- Aim of the task -
Count the lines in the items below that contain the string "kern", and give only that number.

- Material supplied -
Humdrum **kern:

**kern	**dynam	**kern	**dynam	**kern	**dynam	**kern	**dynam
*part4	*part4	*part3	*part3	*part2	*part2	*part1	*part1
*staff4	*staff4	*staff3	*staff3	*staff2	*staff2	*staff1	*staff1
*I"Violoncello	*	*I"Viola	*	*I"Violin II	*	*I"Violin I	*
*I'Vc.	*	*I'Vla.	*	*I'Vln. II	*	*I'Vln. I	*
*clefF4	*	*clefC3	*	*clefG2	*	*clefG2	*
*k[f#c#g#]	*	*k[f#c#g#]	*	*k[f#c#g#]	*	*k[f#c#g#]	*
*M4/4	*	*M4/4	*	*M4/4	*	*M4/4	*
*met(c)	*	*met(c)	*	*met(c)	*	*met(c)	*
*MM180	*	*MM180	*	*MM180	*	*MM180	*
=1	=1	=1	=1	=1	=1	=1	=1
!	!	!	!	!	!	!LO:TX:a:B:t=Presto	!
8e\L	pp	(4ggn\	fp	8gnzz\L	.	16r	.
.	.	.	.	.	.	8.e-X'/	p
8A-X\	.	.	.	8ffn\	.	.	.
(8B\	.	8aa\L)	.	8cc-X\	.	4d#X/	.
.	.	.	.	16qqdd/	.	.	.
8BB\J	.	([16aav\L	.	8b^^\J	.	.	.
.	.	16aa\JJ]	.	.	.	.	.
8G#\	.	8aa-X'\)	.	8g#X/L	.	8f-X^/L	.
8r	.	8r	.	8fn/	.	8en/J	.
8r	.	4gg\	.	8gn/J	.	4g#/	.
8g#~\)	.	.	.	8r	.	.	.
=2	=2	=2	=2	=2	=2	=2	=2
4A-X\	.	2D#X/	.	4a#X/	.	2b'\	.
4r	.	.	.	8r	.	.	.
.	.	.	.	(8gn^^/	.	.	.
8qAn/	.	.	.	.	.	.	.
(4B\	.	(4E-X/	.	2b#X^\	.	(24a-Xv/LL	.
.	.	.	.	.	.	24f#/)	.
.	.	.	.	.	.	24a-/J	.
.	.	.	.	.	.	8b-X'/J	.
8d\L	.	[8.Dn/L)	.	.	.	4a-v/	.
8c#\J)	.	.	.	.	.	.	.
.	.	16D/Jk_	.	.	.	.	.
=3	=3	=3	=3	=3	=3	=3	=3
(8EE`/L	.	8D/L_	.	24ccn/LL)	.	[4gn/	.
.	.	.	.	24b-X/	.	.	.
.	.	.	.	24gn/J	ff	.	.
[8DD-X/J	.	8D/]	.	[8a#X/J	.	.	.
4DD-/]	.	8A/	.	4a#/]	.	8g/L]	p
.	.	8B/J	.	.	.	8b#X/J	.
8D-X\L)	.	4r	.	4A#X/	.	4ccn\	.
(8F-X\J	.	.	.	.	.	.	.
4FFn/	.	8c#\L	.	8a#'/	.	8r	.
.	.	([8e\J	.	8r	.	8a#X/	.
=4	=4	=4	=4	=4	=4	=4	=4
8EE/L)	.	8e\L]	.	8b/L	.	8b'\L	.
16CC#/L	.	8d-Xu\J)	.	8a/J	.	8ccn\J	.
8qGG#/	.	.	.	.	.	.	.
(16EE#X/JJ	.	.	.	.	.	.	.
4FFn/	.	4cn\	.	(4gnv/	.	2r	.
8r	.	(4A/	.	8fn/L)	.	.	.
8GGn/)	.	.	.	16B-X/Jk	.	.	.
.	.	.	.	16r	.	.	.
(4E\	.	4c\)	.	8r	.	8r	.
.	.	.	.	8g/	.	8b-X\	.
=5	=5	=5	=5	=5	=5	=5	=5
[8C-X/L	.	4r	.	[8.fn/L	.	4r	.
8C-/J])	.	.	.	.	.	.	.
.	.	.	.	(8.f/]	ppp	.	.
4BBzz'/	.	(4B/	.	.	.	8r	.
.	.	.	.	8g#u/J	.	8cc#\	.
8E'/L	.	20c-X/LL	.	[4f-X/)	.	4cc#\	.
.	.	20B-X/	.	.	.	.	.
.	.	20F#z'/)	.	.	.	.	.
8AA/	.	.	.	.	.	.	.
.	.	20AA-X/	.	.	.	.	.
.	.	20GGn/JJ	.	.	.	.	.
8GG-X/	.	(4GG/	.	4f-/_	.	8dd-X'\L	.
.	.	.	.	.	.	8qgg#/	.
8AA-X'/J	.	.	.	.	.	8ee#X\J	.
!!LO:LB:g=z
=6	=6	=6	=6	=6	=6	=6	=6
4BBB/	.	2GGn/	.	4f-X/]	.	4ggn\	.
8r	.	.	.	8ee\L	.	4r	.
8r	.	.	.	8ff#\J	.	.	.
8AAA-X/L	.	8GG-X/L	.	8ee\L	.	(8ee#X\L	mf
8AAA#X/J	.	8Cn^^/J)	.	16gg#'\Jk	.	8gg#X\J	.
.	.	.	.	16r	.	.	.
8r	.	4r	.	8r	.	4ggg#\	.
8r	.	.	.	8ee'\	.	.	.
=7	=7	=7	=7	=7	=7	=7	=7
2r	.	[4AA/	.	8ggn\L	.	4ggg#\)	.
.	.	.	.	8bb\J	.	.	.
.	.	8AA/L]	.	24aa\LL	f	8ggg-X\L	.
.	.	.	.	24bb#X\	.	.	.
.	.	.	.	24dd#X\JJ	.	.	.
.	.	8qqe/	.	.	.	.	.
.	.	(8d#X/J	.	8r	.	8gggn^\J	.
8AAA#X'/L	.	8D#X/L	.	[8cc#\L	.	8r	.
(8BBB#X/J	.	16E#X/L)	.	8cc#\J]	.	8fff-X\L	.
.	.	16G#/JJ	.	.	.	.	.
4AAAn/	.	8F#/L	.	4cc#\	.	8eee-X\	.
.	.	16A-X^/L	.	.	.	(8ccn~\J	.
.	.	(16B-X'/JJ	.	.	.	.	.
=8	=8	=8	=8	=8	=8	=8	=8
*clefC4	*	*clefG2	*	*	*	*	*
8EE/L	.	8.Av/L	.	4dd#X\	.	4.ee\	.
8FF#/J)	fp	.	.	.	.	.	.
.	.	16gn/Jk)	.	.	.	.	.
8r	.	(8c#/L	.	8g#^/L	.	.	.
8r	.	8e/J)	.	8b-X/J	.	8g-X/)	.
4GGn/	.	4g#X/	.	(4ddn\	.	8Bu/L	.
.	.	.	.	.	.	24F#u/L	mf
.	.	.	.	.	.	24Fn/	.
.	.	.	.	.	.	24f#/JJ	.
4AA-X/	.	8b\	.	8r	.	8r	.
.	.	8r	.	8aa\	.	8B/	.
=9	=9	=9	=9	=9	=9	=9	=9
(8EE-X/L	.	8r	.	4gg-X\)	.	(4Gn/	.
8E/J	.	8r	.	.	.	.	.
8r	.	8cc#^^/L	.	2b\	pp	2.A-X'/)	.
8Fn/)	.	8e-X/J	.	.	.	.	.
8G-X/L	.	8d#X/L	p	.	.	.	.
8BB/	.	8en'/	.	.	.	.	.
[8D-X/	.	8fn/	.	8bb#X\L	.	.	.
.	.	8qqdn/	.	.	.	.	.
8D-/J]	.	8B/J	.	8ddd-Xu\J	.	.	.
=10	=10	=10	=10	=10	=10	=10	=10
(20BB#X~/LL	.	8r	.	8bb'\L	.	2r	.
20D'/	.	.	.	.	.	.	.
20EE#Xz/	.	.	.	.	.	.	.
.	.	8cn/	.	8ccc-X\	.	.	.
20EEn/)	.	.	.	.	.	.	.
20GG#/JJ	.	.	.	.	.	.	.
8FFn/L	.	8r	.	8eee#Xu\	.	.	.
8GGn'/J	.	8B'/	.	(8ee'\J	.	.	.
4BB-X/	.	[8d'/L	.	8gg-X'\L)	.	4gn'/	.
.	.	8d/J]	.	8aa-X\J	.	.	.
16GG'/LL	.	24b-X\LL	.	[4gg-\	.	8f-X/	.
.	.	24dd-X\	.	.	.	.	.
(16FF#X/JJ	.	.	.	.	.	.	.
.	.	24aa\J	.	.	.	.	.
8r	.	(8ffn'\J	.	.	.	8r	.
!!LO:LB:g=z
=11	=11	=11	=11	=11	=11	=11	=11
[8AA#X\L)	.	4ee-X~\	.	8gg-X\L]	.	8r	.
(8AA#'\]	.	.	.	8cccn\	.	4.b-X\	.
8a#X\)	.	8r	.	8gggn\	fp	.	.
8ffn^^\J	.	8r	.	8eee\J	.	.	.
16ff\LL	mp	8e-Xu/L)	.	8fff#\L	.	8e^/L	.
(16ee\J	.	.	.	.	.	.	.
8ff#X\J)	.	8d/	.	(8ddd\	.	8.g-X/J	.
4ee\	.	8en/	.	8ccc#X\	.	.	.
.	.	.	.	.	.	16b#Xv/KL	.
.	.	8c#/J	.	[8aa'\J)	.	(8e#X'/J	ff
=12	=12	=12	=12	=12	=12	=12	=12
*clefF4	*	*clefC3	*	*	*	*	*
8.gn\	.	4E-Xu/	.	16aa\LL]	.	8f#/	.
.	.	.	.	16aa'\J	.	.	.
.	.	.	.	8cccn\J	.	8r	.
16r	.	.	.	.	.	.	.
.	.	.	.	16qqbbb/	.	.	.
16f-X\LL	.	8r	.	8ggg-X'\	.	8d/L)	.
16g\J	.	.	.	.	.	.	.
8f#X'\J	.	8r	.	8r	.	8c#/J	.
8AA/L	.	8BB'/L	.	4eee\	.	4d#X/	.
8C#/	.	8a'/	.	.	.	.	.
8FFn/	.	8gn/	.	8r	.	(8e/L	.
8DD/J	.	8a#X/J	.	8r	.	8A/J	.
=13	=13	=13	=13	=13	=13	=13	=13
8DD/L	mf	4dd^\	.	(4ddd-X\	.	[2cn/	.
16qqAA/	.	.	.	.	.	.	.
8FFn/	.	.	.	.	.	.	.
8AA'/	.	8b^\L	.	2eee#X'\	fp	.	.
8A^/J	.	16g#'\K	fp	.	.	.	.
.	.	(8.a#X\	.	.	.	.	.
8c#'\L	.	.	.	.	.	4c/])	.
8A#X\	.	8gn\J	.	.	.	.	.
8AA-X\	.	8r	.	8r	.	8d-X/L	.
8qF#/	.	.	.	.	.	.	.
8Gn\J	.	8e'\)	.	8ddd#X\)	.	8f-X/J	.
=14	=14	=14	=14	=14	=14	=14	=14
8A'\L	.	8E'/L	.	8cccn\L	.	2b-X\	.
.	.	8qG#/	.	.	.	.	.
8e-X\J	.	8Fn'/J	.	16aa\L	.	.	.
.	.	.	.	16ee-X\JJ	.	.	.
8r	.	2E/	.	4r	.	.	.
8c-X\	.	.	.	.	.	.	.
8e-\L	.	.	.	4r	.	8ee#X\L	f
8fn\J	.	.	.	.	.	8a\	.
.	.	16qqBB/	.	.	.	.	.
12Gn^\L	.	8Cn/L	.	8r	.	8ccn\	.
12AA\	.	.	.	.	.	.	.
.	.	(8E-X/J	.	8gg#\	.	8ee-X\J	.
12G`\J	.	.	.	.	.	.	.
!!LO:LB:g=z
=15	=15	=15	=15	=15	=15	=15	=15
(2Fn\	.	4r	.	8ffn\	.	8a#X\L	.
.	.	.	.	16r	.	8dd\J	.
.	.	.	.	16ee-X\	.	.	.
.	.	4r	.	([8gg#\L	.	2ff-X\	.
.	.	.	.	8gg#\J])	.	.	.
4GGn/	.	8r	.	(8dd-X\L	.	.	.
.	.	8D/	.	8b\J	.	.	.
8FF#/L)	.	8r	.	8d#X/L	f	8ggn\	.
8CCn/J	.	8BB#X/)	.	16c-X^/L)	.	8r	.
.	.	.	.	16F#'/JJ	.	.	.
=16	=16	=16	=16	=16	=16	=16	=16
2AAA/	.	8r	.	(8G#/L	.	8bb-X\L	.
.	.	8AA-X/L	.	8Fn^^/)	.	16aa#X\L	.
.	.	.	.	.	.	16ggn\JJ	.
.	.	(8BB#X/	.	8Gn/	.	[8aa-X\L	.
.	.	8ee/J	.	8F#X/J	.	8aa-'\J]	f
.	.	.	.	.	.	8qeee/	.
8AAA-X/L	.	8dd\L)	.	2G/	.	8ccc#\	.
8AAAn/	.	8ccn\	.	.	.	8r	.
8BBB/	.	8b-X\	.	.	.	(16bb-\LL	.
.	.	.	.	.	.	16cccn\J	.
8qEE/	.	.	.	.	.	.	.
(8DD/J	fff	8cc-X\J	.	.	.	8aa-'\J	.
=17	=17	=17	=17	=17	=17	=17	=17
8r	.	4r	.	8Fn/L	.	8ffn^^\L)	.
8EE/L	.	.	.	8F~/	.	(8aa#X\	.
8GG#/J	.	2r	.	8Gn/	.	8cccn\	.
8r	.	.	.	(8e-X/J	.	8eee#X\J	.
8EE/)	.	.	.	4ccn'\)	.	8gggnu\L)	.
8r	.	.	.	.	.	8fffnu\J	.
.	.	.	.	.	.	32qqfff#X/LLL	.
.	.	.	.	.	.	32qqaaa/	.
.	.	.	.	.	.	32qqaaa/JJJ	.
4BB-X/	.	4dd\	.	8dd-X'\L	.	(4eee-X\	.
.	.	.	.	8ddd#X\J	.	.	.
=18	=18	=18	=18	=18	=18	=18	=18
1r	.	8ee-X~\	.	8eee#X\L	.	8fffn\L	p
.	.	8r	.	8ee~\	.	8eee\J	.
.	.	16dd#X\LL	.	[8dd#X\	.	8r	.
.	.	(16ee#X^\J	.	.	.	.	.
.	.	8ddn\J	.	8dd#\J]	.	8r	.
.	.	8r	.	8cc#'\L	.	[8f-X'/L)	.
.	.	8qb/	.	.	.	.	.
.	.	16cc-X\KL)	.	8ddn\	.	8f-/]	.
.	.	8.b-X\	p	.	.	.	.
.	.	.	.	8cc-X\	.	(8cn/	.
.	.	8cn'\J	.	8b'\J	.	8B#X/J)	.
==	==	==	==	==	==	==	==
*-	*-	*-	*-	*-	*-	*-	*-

- Solution to the problem -
2